== Exercise ==
Please give the number of lines in the material below that contain "RADIO", without further comment.

== Data records ==

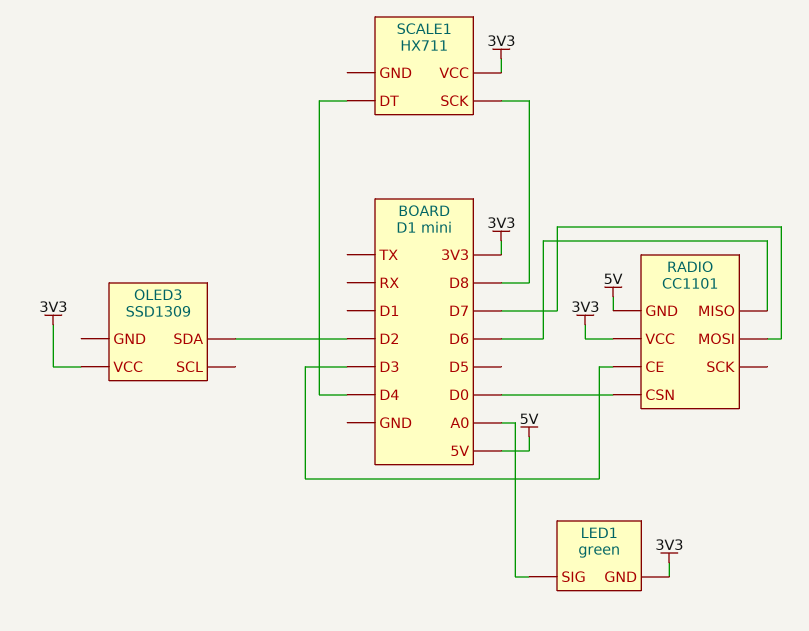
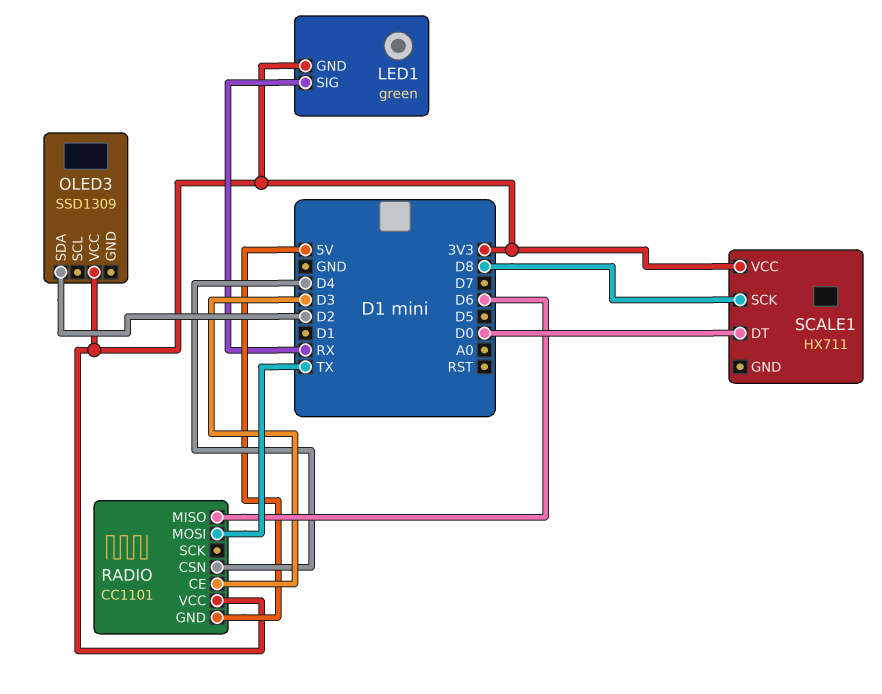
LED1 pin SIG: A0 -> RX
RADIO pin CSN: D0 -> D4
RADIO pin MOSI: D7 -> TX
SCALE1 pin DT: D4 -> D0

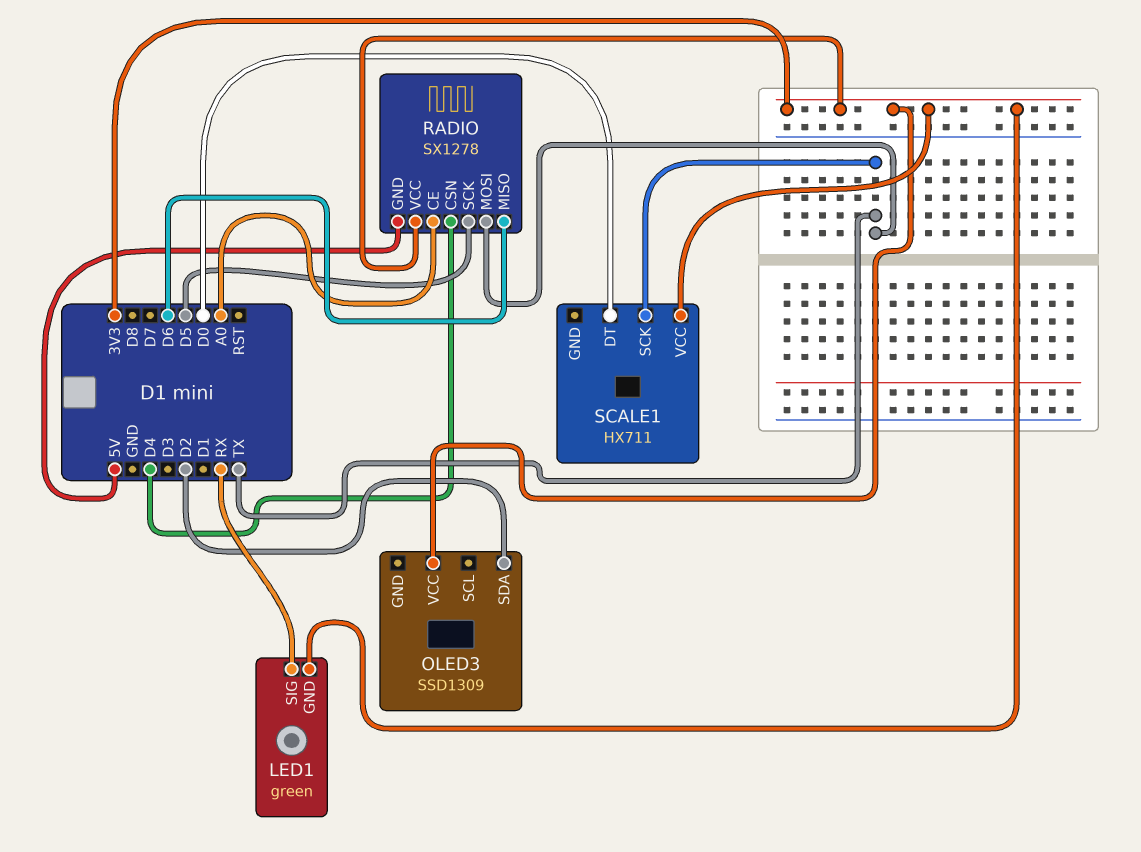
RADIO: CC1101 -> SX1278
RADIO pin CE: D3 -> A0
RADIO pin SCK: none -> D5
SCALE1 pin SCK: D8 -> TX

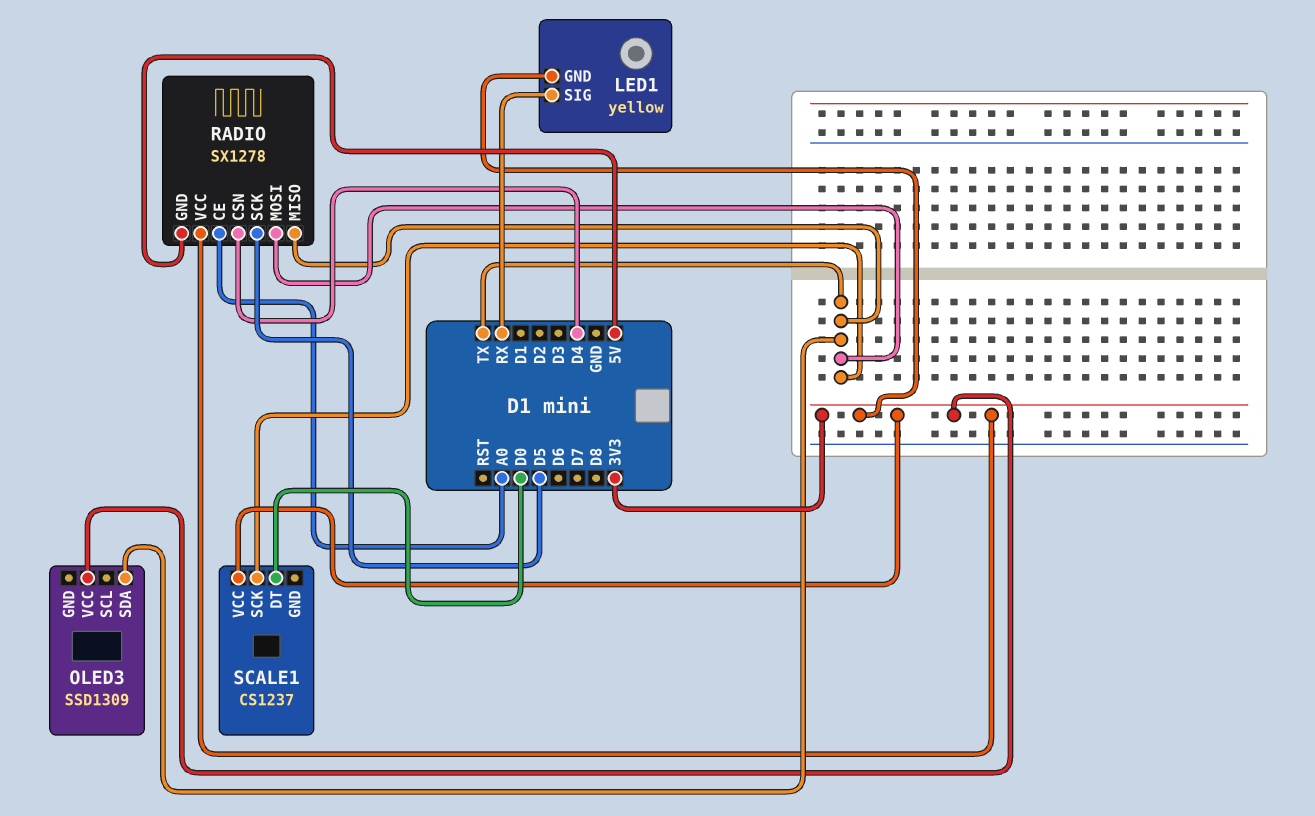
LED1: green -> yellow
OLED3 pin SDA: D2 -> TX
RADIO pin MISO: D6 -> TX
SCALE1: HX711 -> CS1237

== Exercise answer ==
6